● **Instructions for the task**: Would you retype the listing below word for word, without any of its pictures?

● **Material shown**:
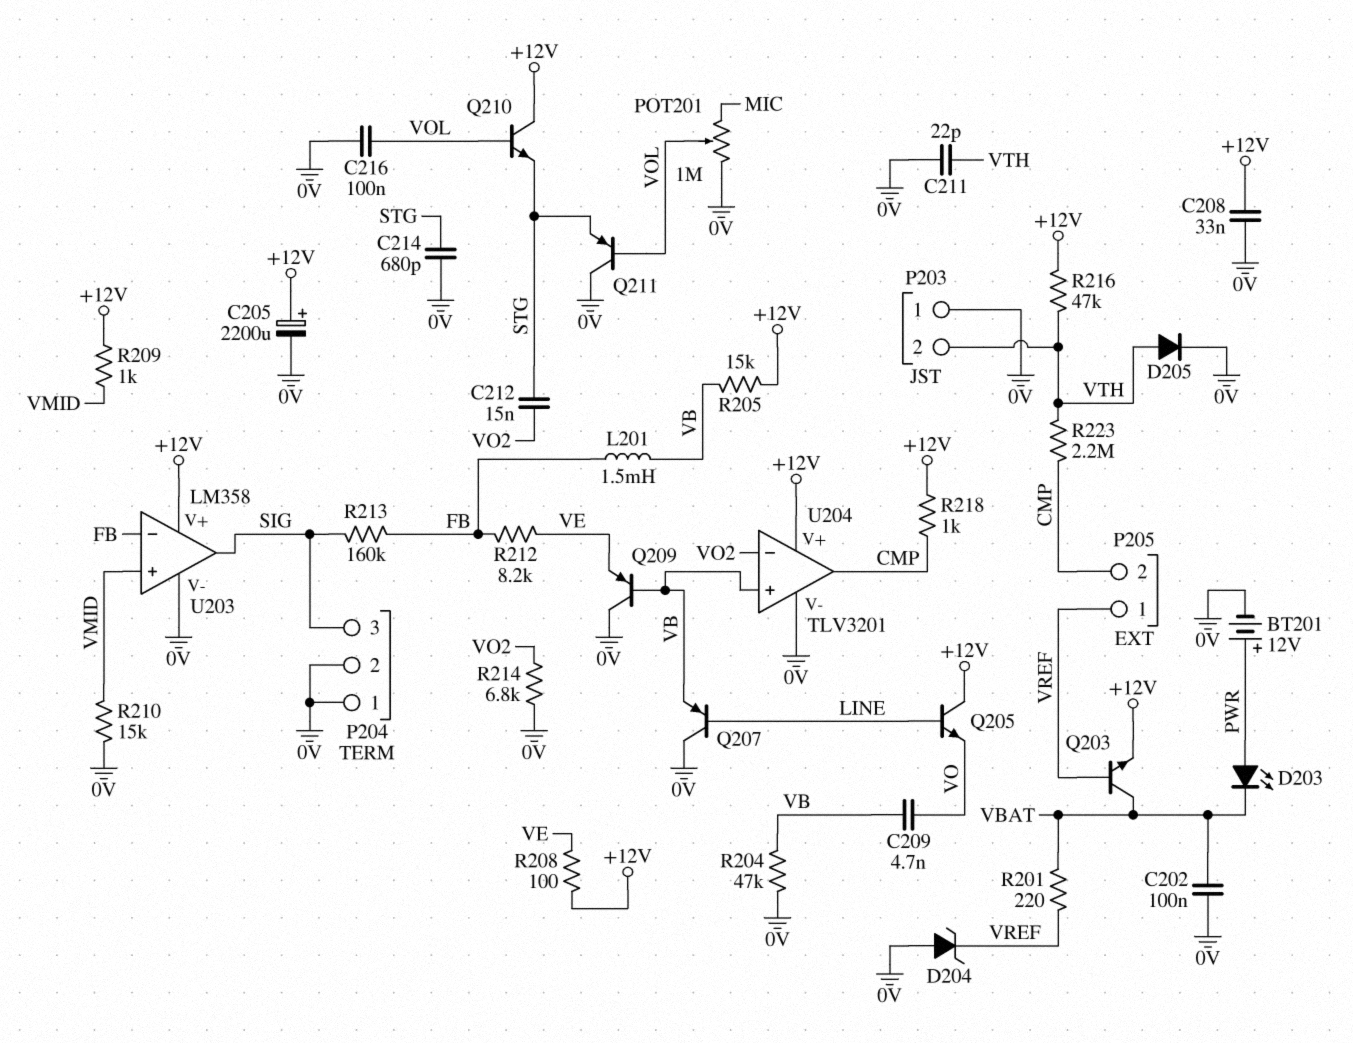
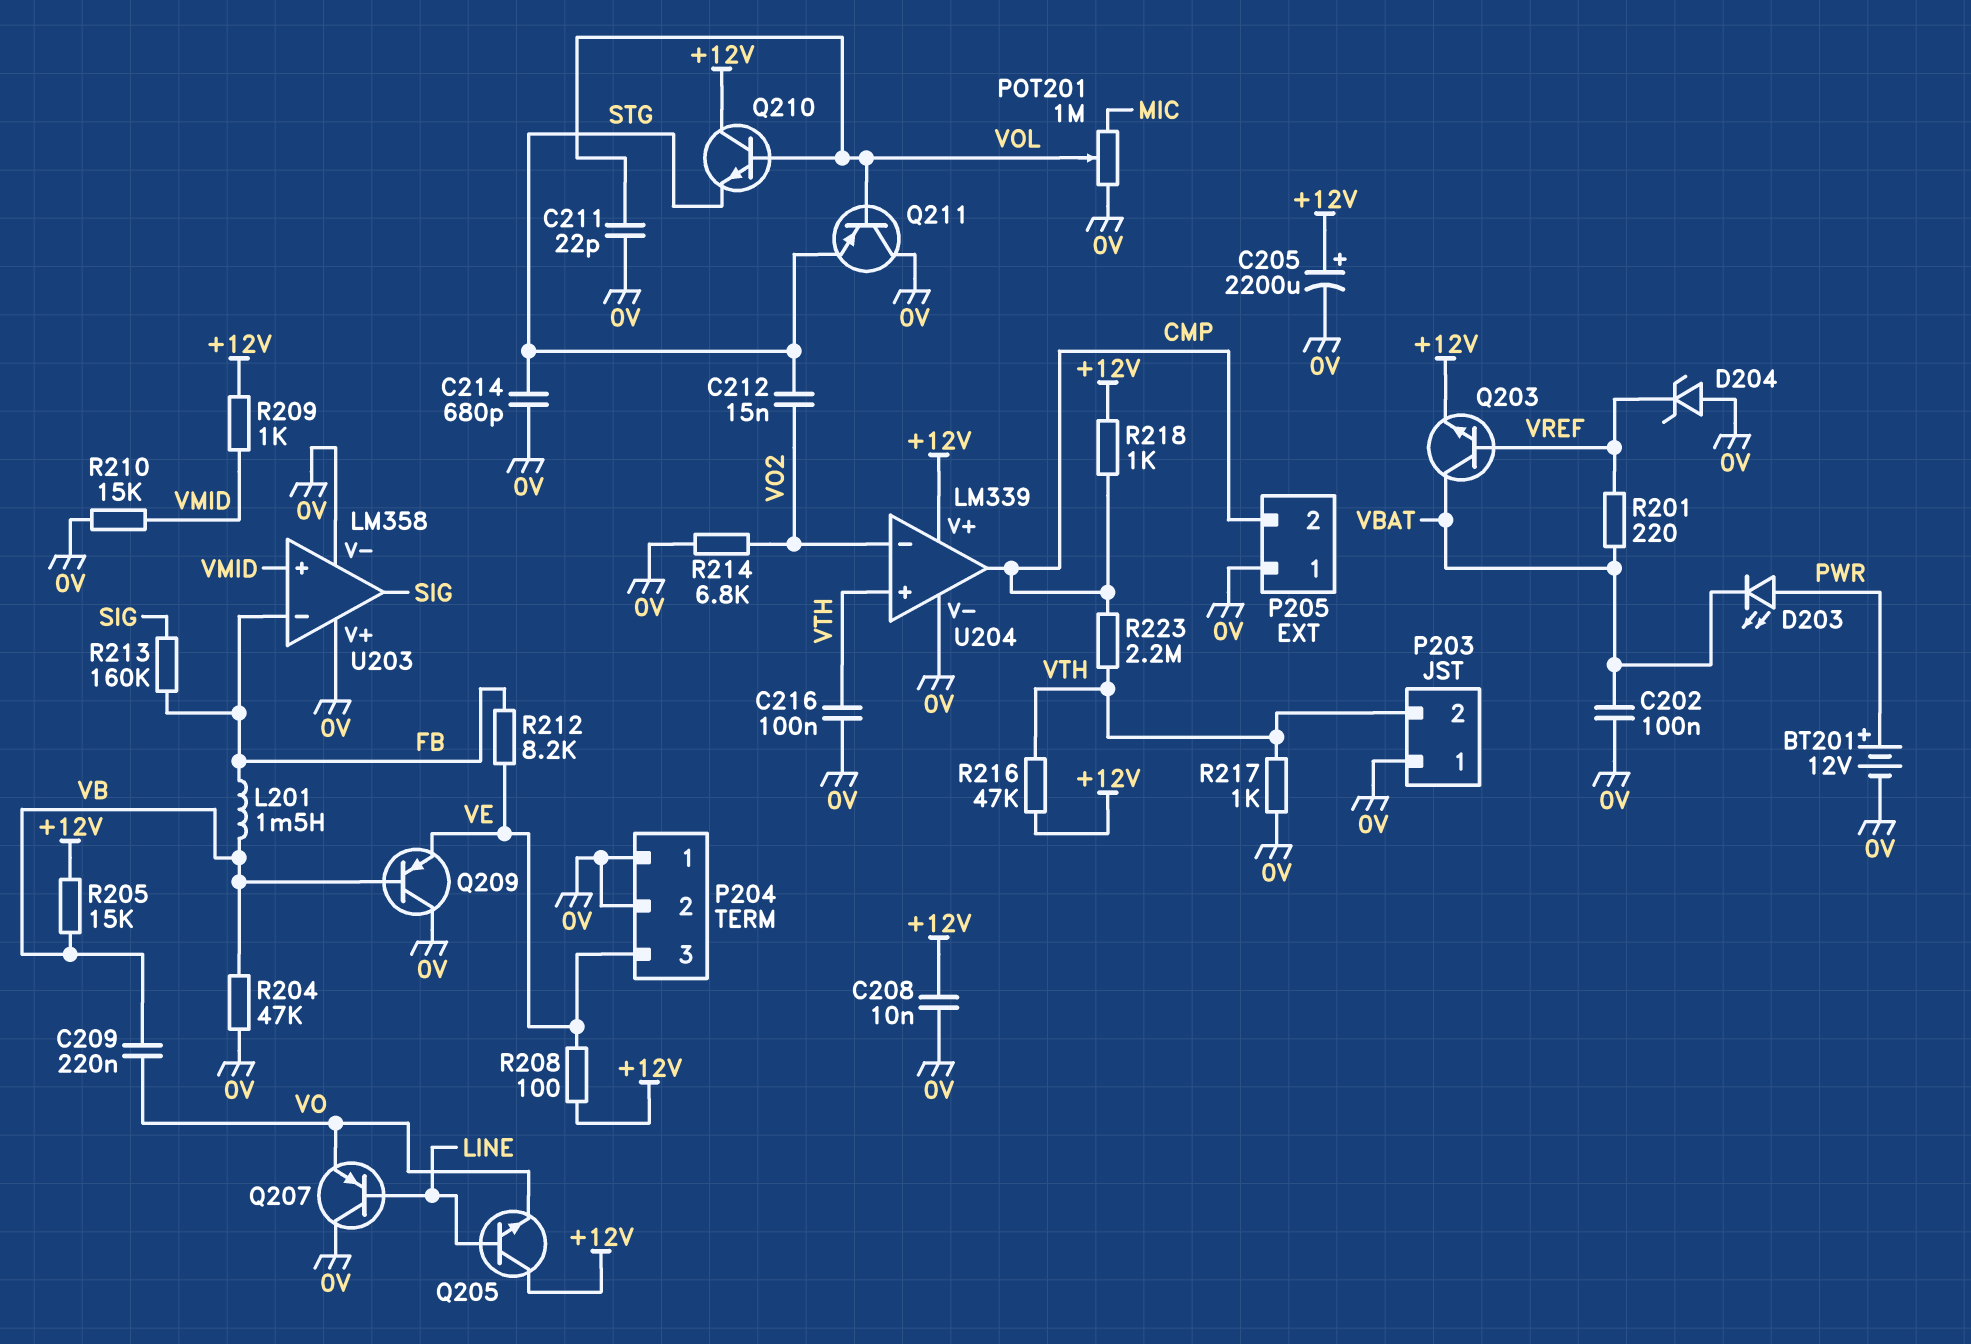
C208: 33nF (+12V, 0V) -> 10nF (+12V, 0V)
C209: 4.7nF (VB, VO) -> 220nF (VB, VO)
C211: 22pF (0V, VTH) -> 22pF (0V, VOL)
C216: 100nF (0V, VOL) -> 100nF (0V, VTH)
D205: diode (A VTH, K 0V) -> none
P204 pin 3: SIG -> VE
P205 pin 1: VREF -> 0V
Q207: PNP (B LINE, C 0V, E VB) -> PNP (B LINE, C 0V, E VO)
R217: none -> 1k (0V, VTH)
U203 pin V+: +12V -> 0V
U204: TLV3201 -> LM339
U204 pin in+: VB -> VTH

● **Answer to this exercise**:
C208: 33nF (+12V, 0V) -> 10nF (+12V, 0V)
C209: 4.7nF (VB, VO) -> 220nF (VB, VO)
C211: 22pF (0V, VTH) -> 22pF (0V, VOL)
C216: 100nF (0V, VOL) -> 100nF (0V, VTH)
D205: diode (A VTH, K 0V) -> none
P204 pin 3: SIG -> VE
P205 pin 1: VREF -> 0V
Q207: PNP (B LINE, C 0V, E VB) -> PNP (B LINE, C 0V, E VO)
R217: none -> 1k (0V, VTH)
U203 pin V+: +12V -> 0V
U204: TLV3201 -> LM339
U204 pin in+: VB -> VTH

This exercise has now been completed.